**Work to be completed**
Word for word, reproduce each line of the data below, omitting every image.

**Edit difference data**
──────
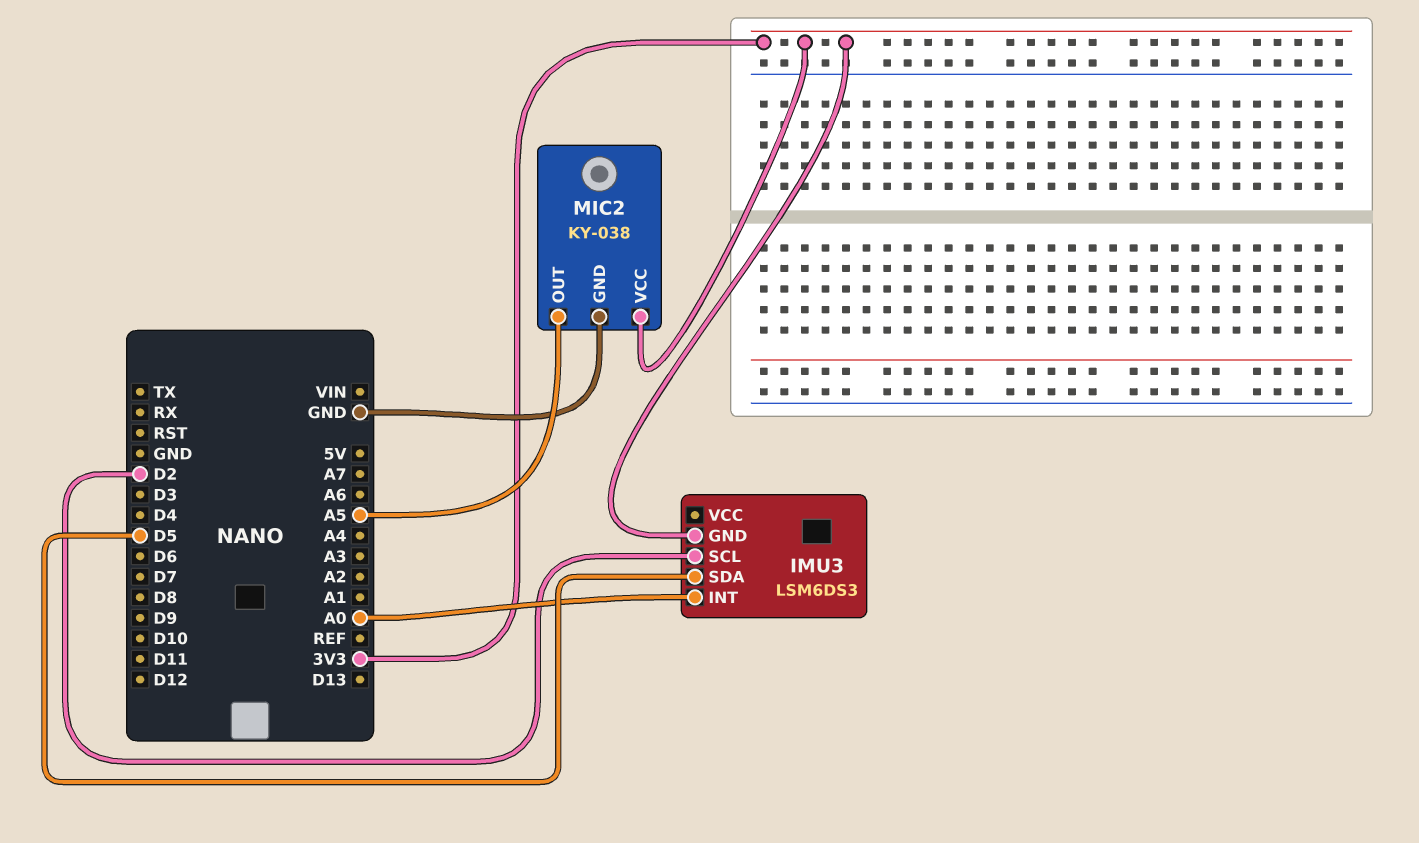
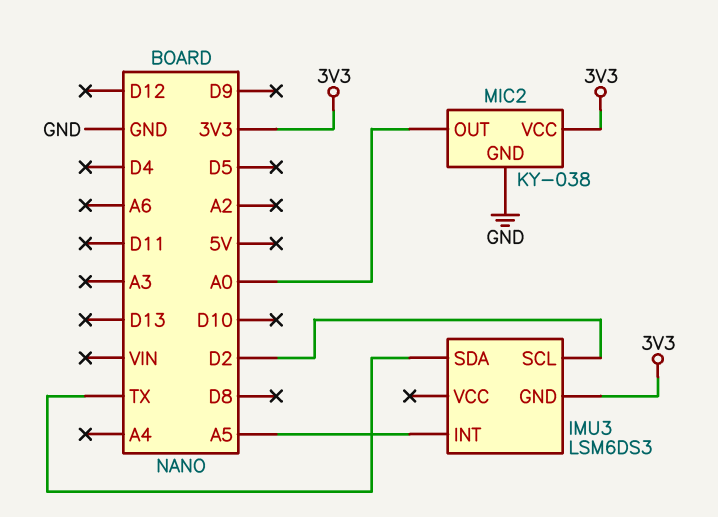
IMU3 pin INT: A0 -> A5
IMU3 pin SDA: D5 -> TX
MIC2 pin OUT: A5 -> A0

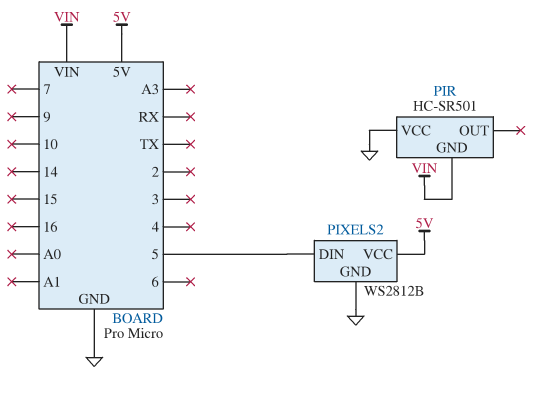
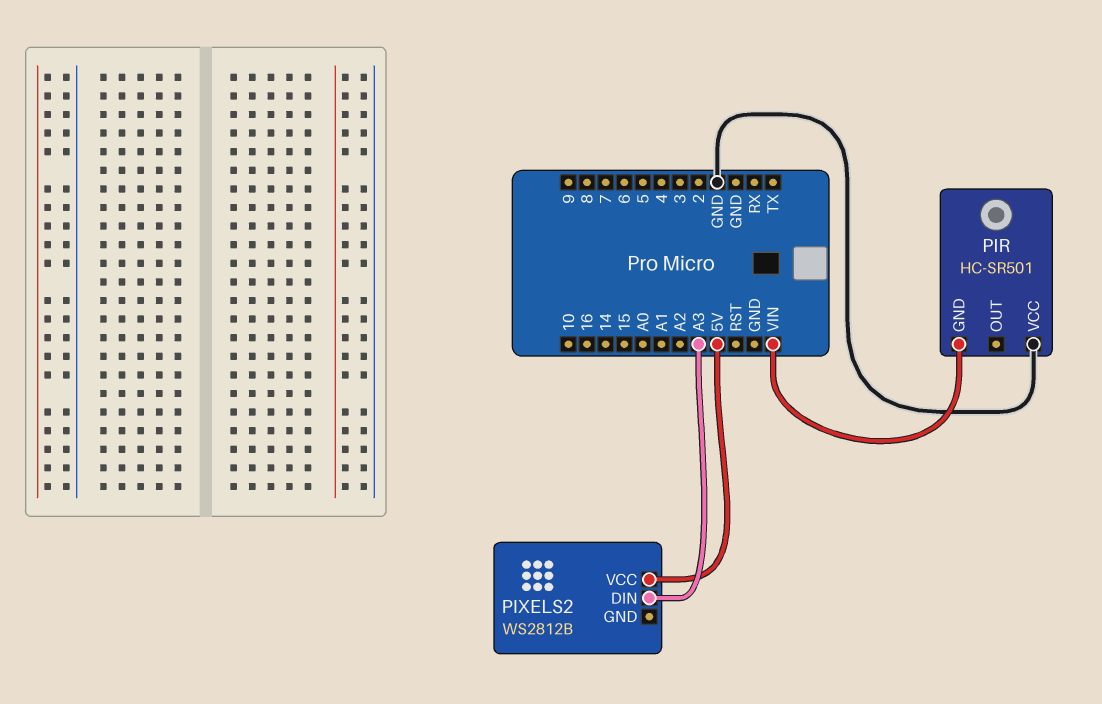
PIXELS2 pin DIN: 5 -> A3
PIXELS2 pin GND: GND -> none

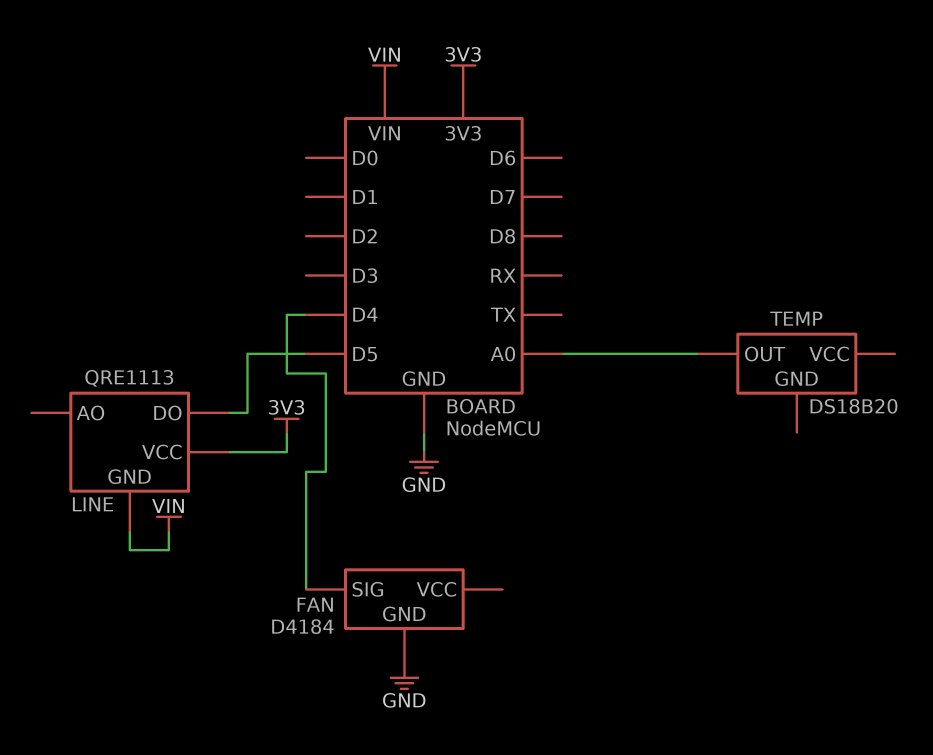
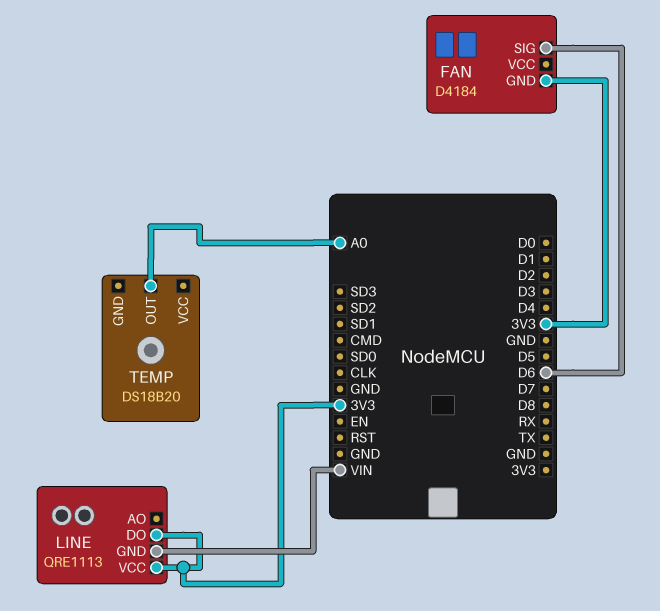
FAN pin GND: GND -> 3V3
FAN pin SIG: D4 -> D6
LINE pin DO: D5 -> 3V3

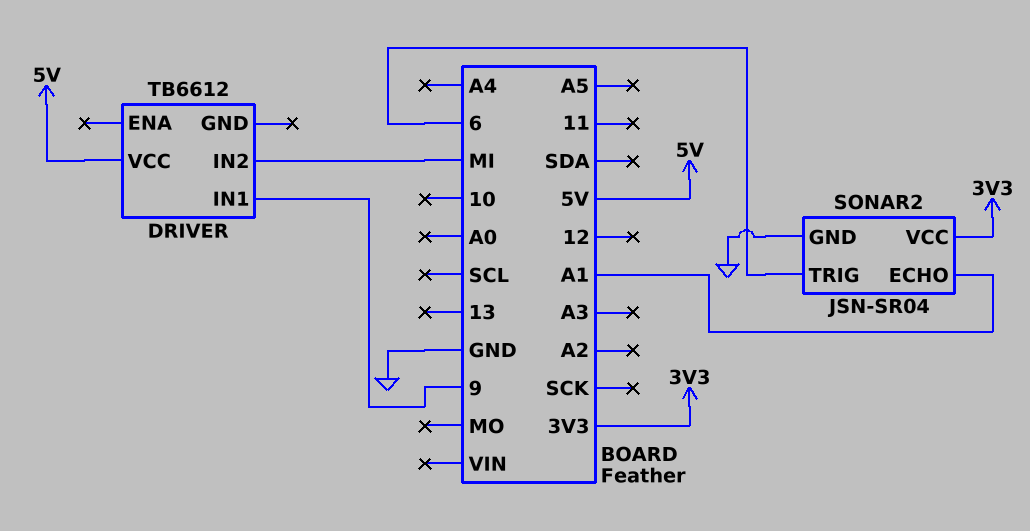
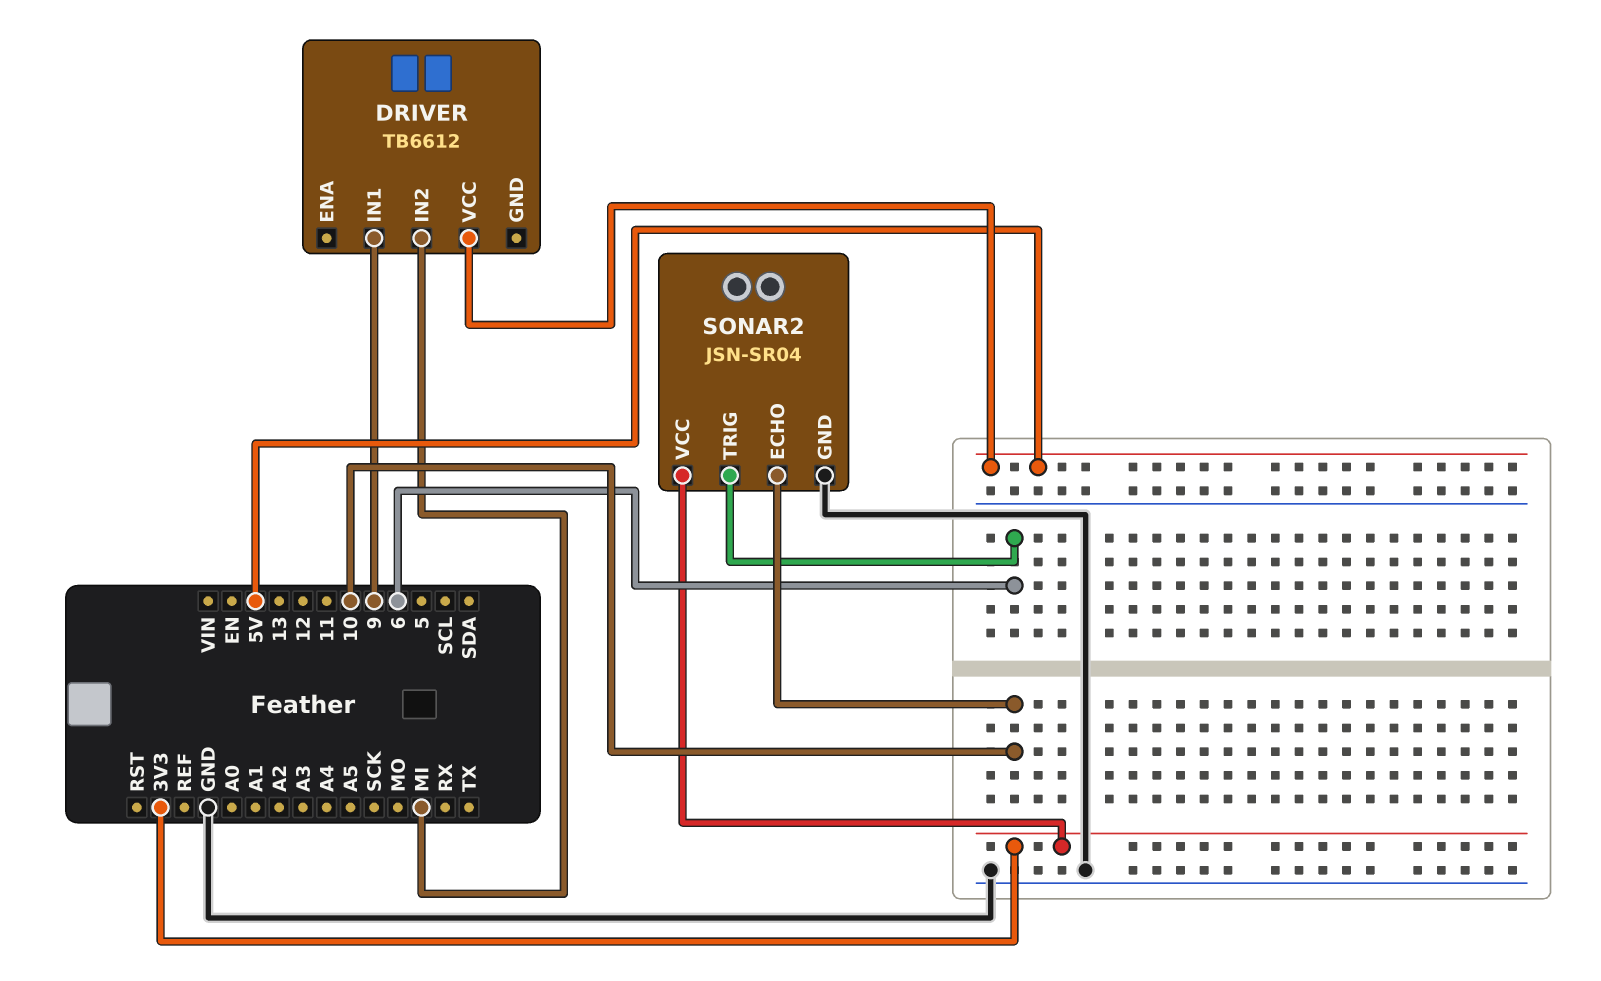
SONAR2 pin ECHO: A1 -> 10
──────
**Exercise solution**
IMU3 pin INT: A0 -> A5
IMU3 pin SDA: D5 -> TX
MIC2 pin OUT: A5 -> A0

PIXELS2 pin DIN: 5 -> A3
PIXELS2 pin GND: GND -> none

FAN pin GND: GND -> 3V3
FAN pin SIG: D4 -> D6
LINE pin DO: D5 -> 3V3

SONAR2 pin ECHO: A1 -> 10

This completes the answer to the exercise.